━━━ Dataset excerpts
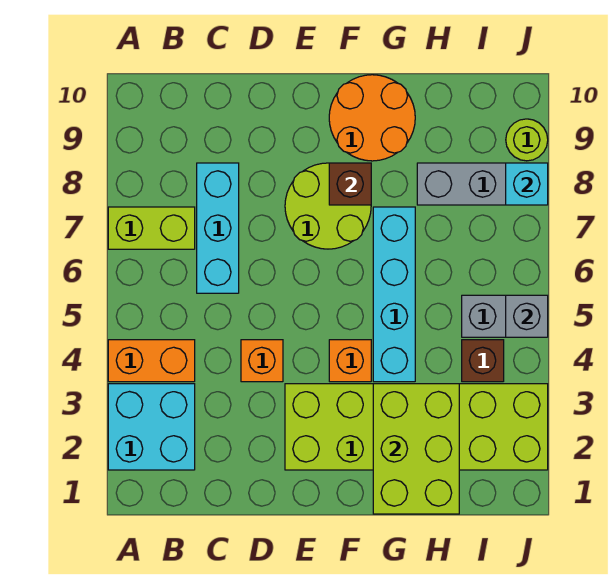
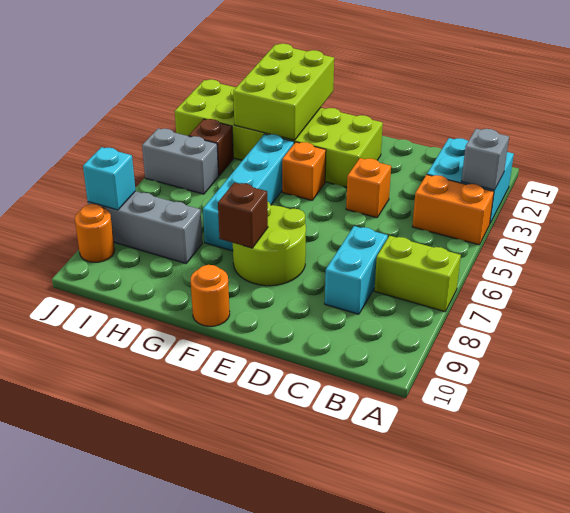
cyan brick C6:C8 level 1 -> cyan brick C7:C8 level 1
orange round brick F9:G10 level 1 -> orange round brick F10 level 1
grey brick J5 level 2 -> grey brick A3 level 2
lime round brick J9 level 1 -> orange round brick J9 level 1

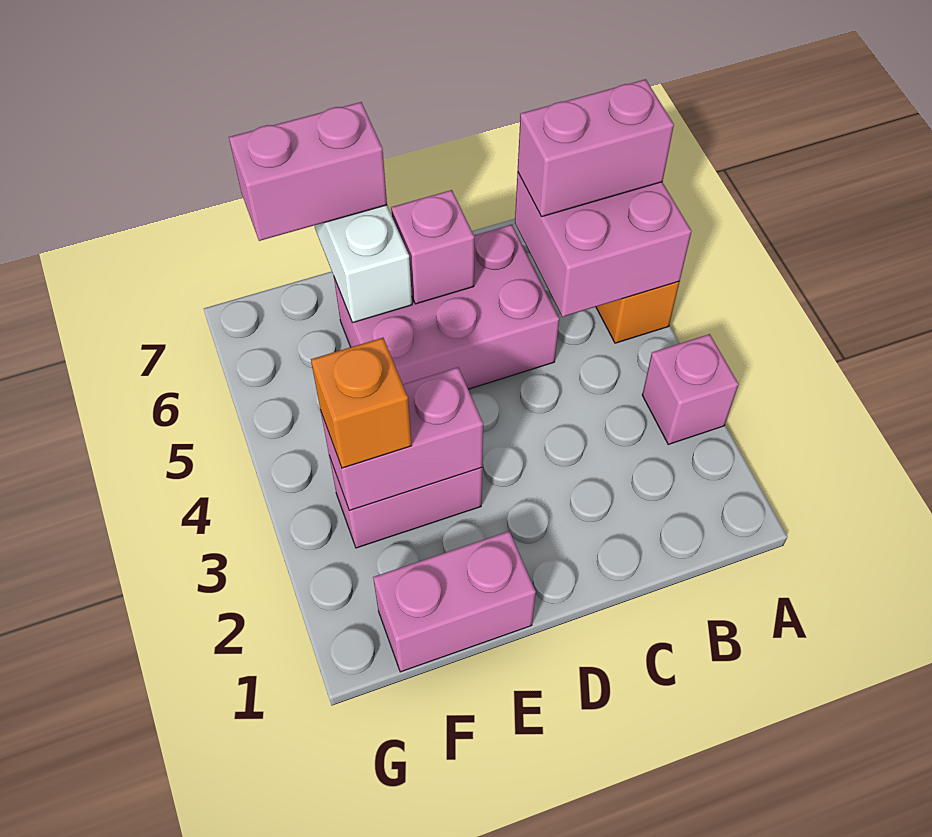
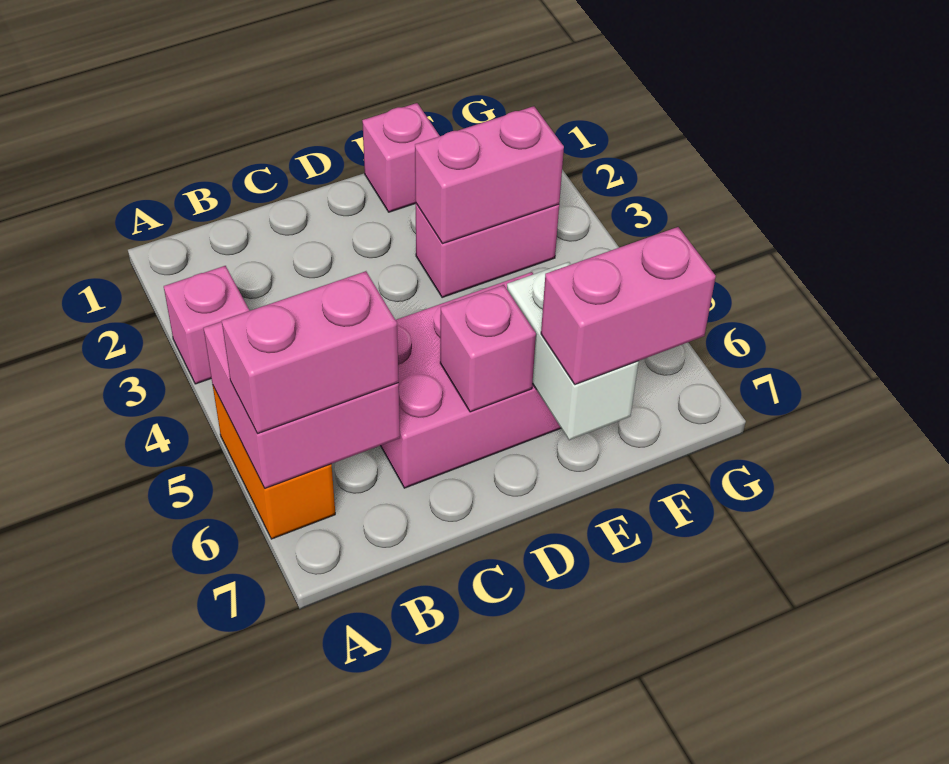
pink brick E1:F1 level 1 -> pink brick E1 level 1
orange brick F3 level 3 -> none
━━━━━━
**Directions for this task**
Search the entries for the word "orange", then copy every line in which it is found.

**Response area**
orange round brick F9:G10 level 1 -> orange round brick F10 level 1
lime round brick J9 level 1 -> orange round brick J9 level 1
orange brick F3 level 3 -> none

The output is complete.